In the data below, the answer is the run of lines from the line containing "L201: 4.7uH (VRAW, W5) -> 4.7uH (GND, VRAW)" through the line containing "U204 pin EN: 5V -> VRAW", both included; print it exactly and nothing else.

## Information given:
==========
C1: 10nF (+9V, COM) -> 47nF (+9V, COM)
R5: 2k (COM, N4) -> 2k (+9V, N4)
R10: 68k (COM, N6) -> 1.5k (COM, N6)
==========
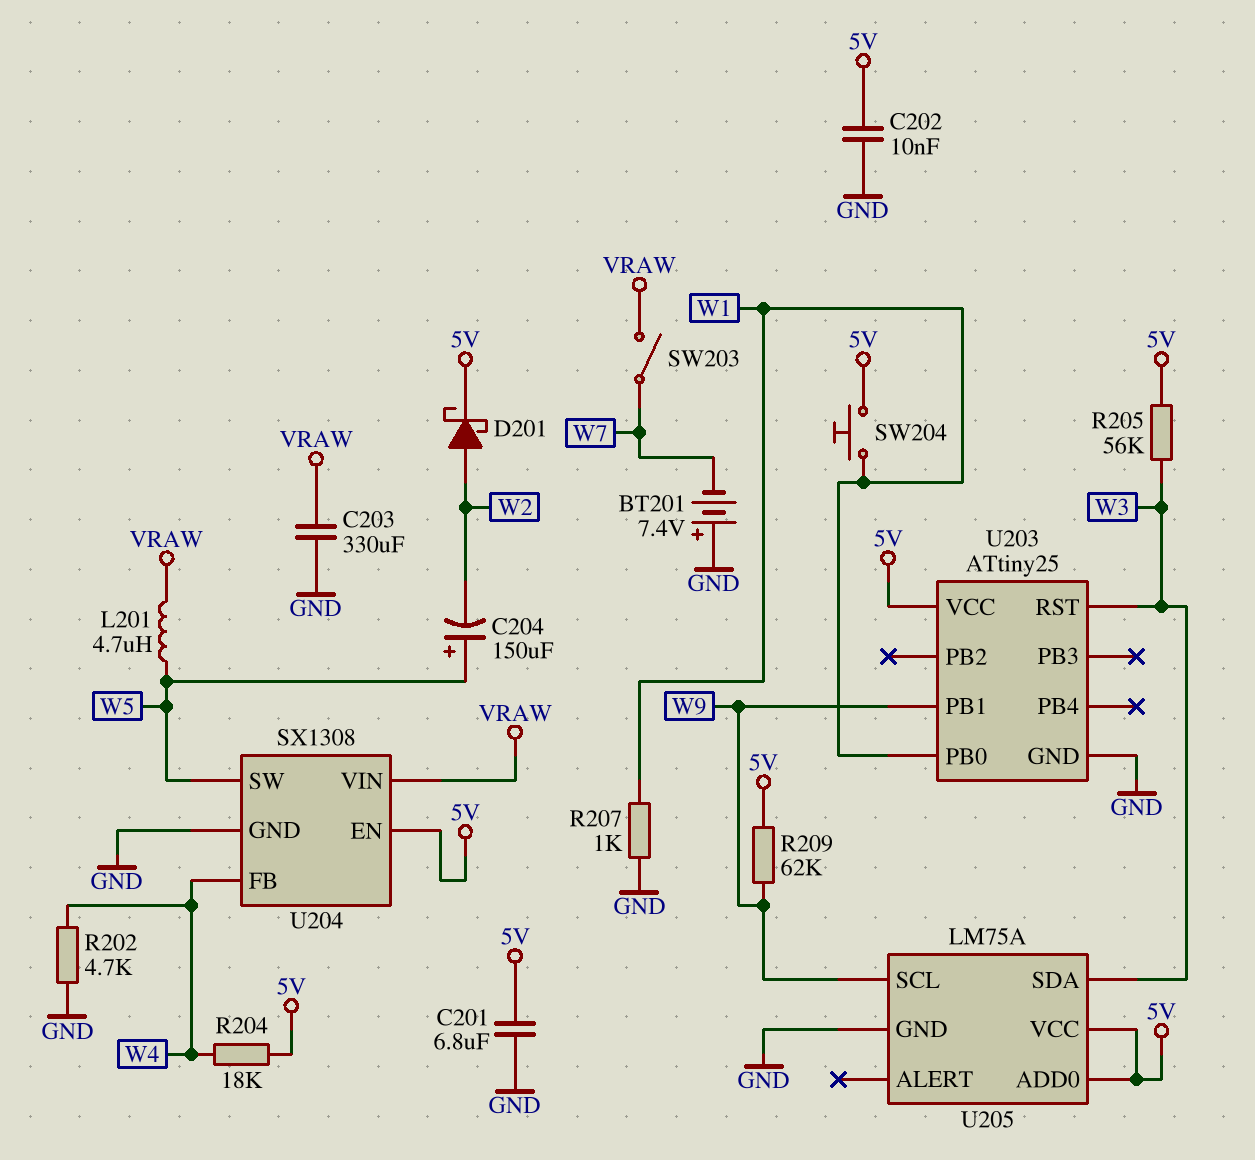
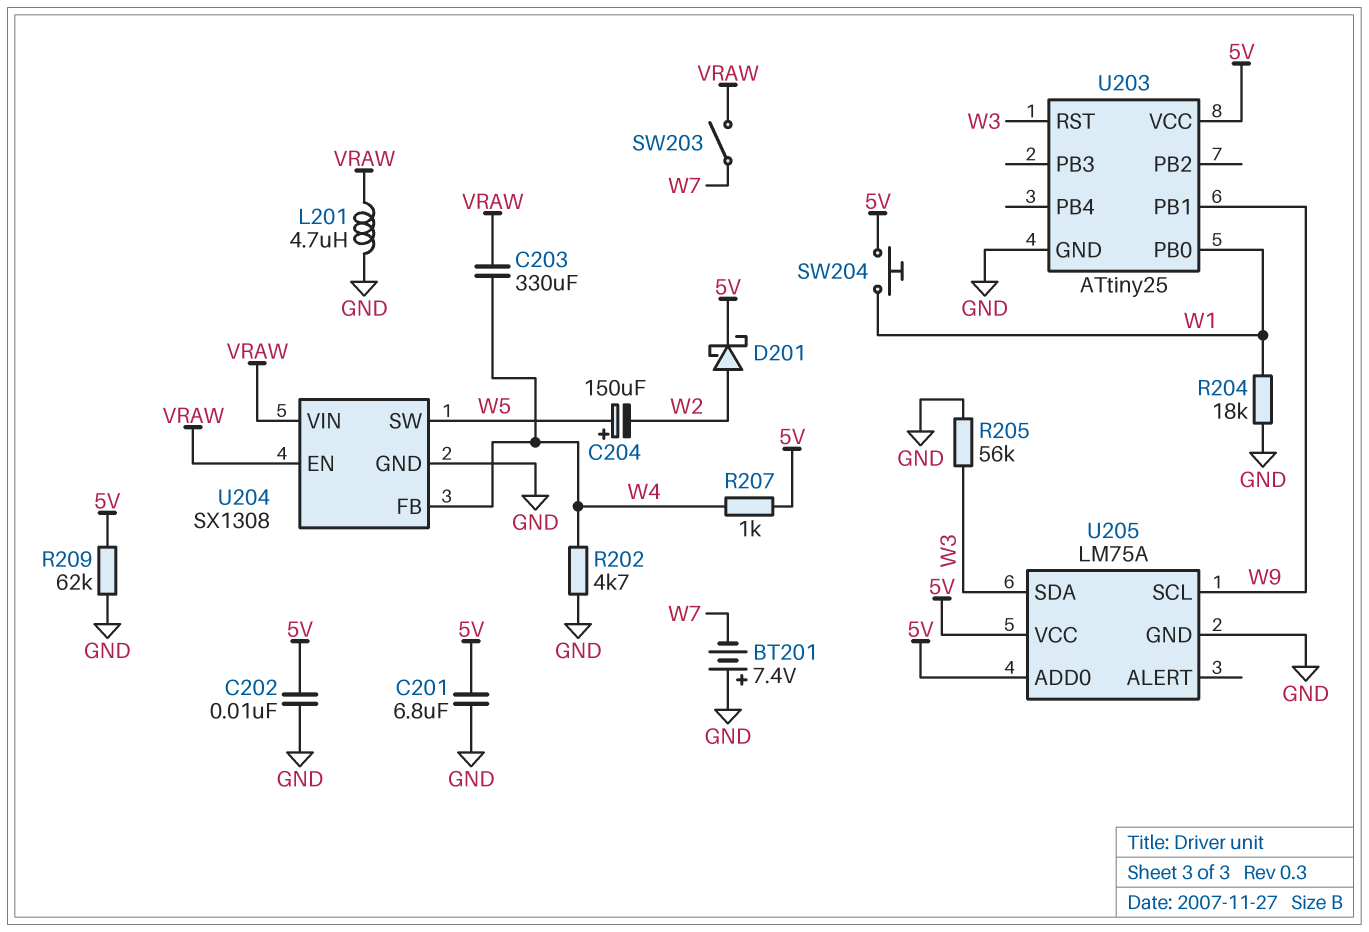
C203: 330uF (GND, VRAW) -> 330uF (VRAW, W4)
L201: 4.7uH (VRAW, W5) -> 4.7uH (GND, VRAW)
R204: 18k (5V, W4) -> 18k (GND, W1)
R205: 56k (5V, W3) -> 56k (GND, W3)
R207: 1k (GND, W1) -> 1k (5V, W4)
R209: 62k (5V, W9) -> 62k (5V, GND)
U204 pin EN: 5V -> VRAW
==========
## Response to the task:
L201: 4.7uH (VRAW, W5) -> 4.7uH (GND, VRAW)
R204: 18k (5V, W4) -> 18k (GND, W1)
R205: 56k (5V, W3) -> 56k (GND, W3)
R207: 1k (GND, W1) -> 1k (5V, W4)
R209: 62k (5V, W9) -> 62k (5V, GND)
U204 pin EN: 5V -> VRAW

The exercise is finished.